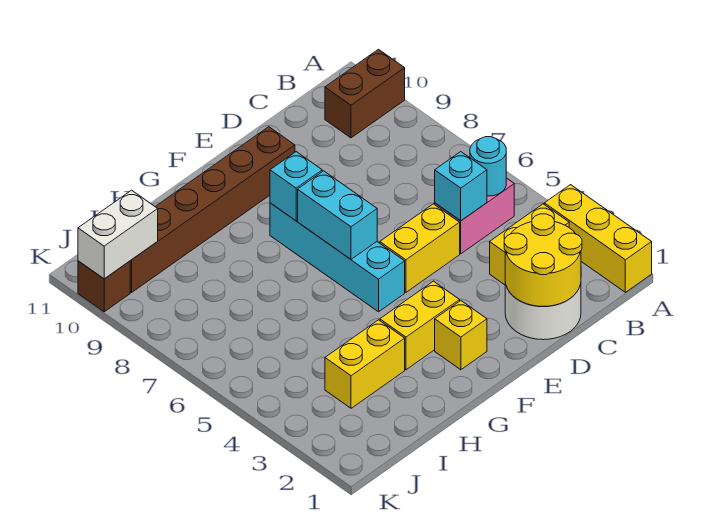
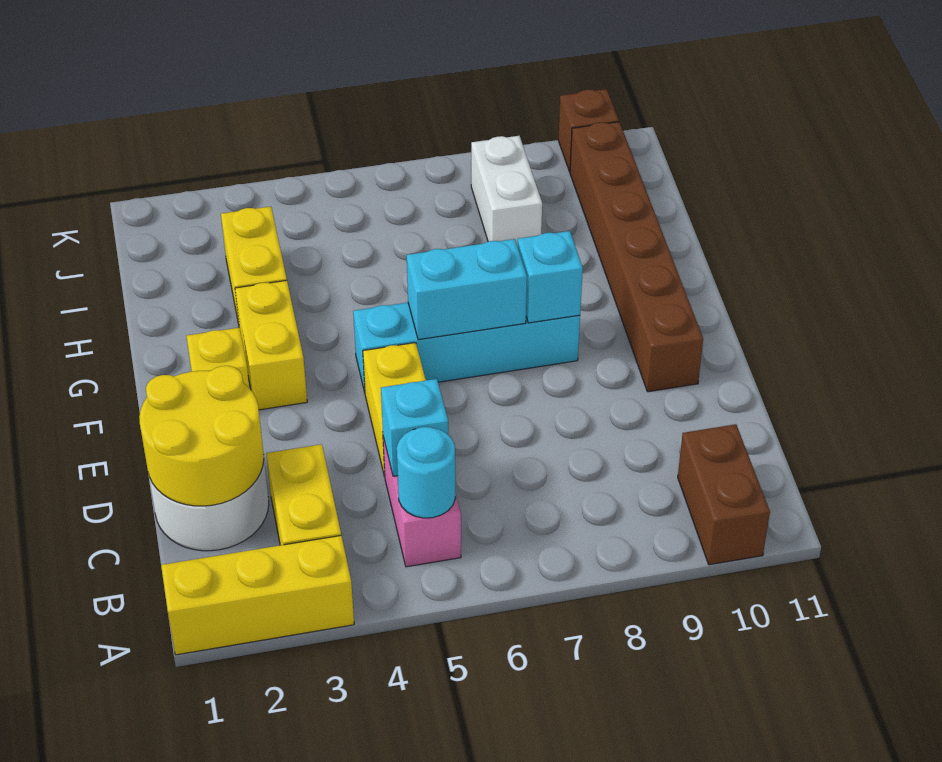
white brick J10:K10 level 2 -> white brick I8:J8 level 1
■ ■ ■ ■
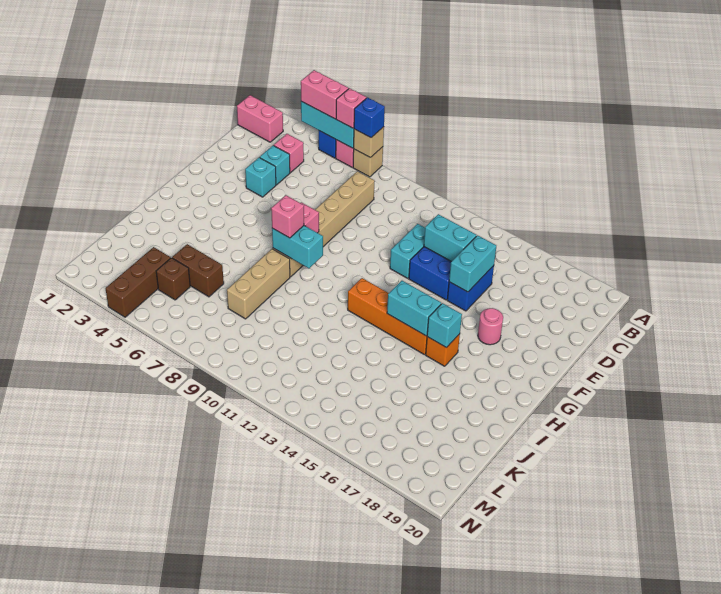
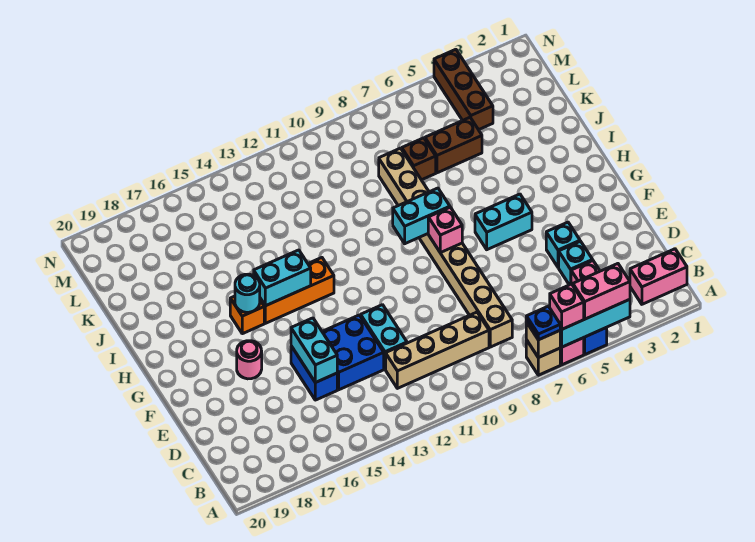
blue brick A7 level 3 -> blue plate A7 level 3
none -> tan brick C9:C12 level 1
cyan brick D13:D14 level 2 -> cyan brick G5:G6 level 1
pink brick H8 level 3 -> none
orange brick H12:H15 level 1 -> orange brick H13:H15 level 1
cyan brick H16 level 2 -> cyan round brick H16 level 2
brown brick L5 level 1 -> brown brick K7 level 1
■ ■ ■ ■
Action item –
Above are the lines; repeat exactly the ones from the line containing "pink brick H8 level 3 -> none" down to the line containing "brown brick L5", both inclusive.

Your solution –
pink brick H8 level 3 -> none
orange brick H12:H15 level 1 -> orange brick H13:H15 level 1
cyan brick H16 level 2 -> cyan round brick H16 level 2
brown brick L5 level 1 -> brown brick K7 level 1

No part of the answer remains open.